▶ **DATA TO EXAMINE**:
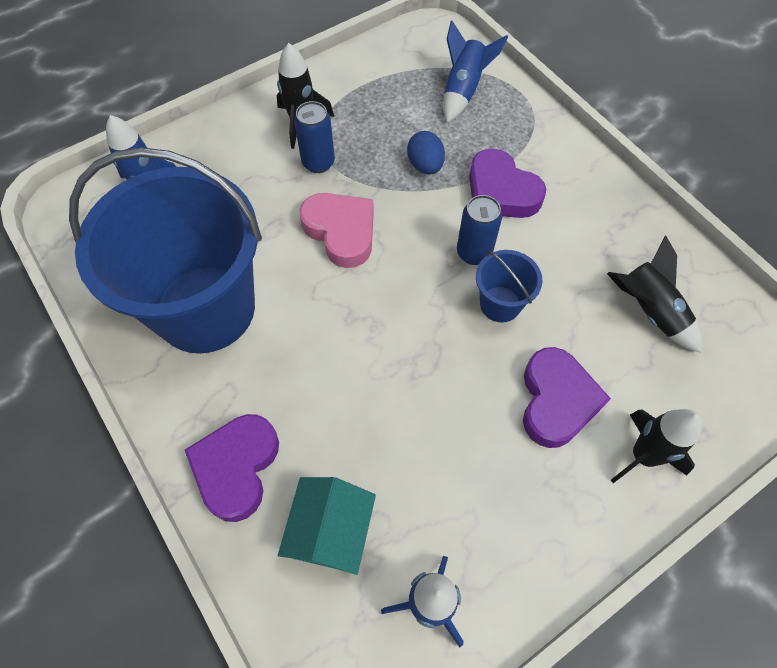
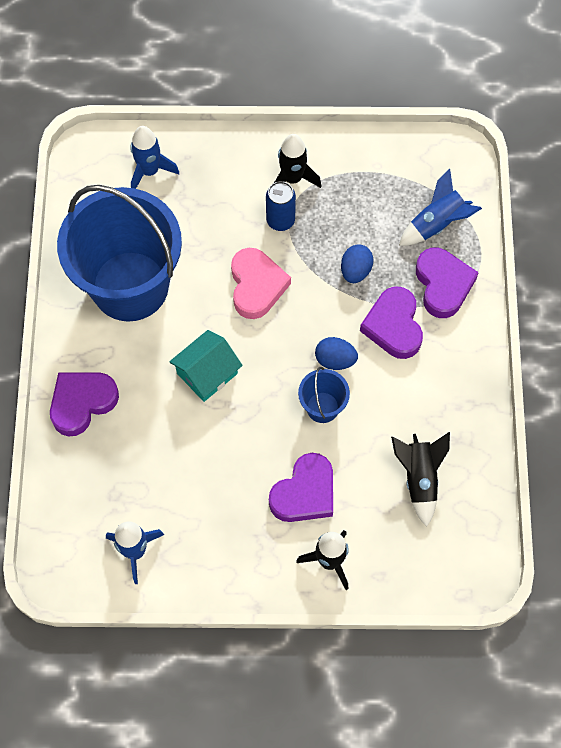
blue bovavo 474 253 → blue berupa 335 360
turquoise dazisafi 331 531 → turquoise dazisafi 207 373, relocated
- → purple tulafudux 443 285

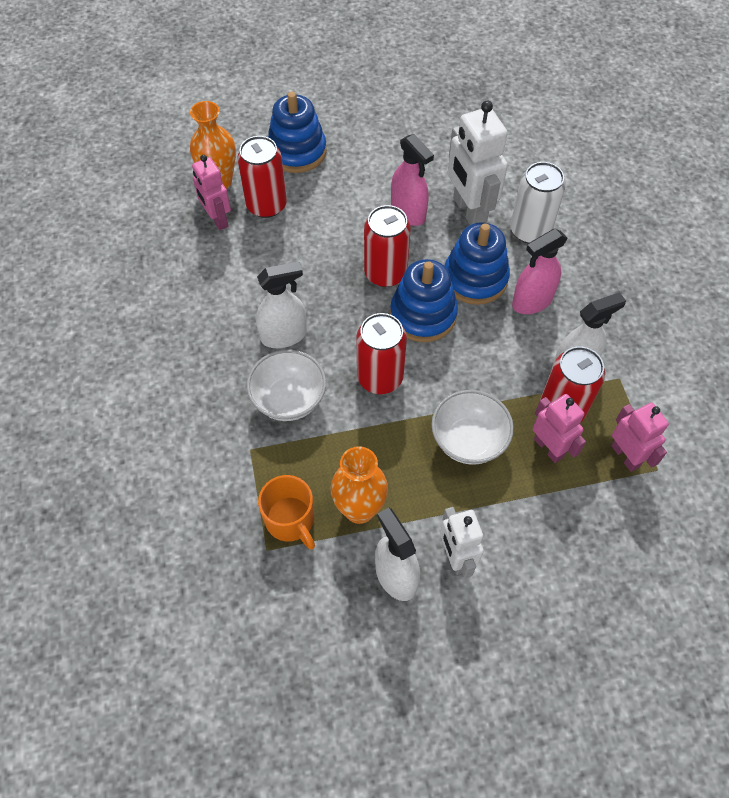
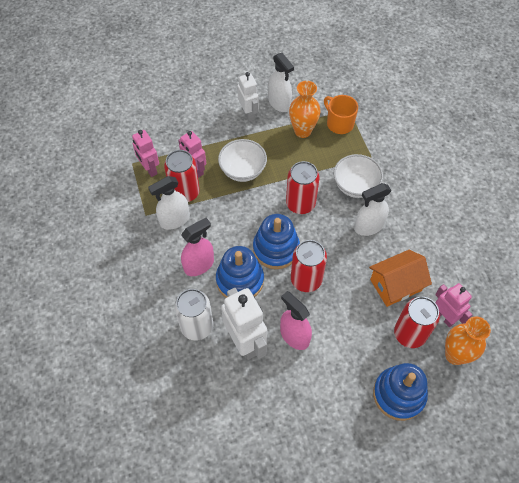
- → orange dazisafi 395 285

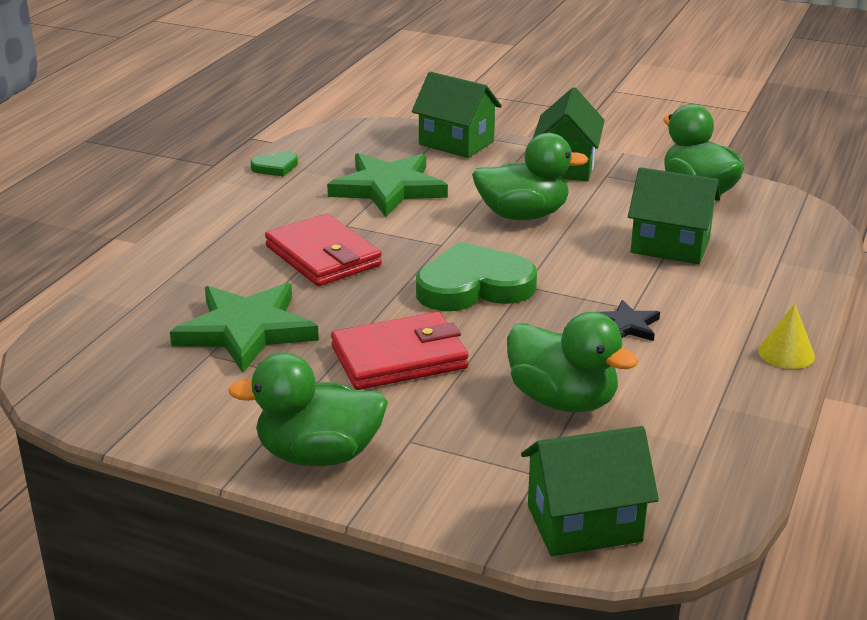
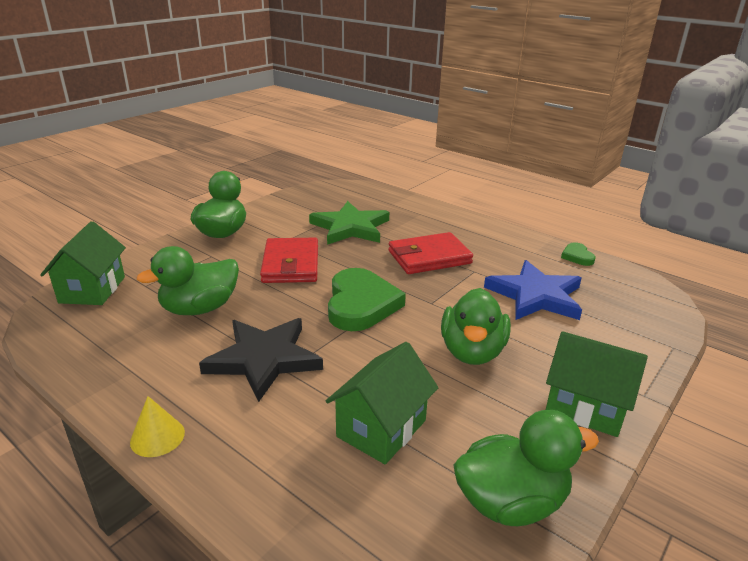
green dazisafi 456 143 → -
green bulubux 388 188 → blue bulubux 535 296
black bulubux 626 325 → black bulubux 264 359, x2.06

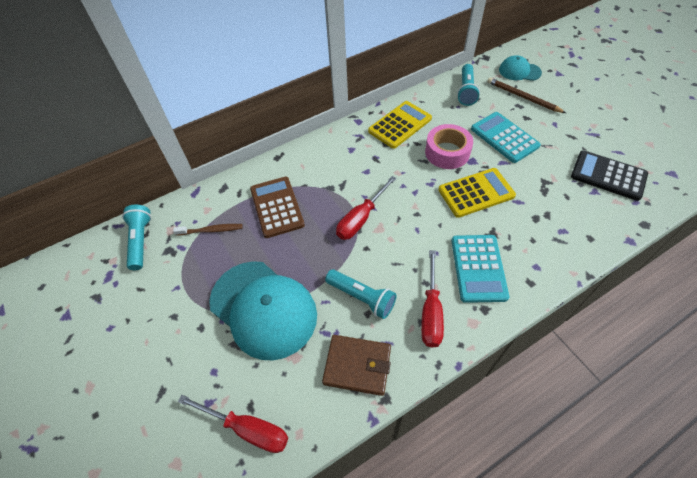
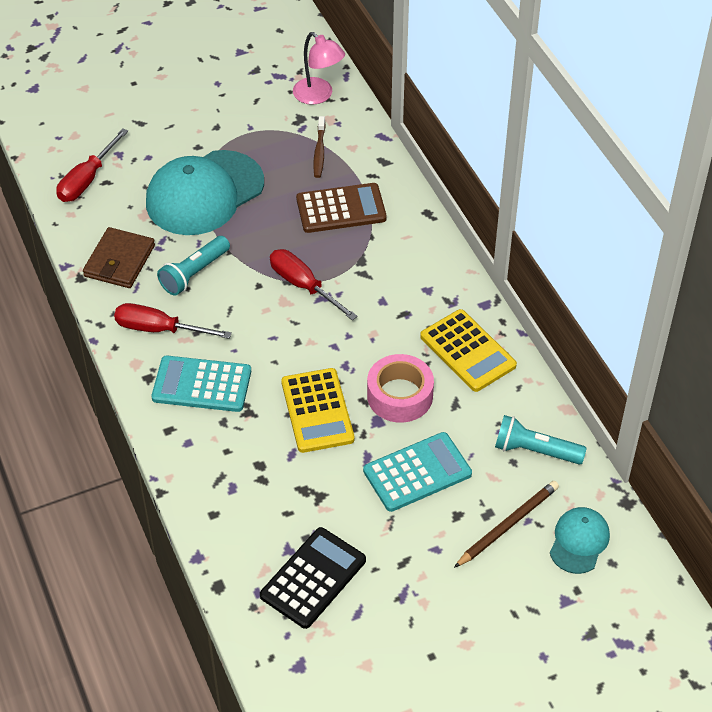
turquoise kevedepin 141 241 → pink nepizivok 318 96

▶ **WHAT THE TASK REQUIRES**: Your output should be exactly the lines of the records above from the one with "green bulubux 388 188 → blue bulubux 535 296" through the last, both ends included, with pictures excluded.

▶ **RESULT FOR THIS EXERCISE**:
green bulubux 388 188 → blue bulubux 535 296
black bulubux 626 325 → black bulubux 264 359, x2.06

turquoise kevedepin 141 241 → pink nepizivok 318 96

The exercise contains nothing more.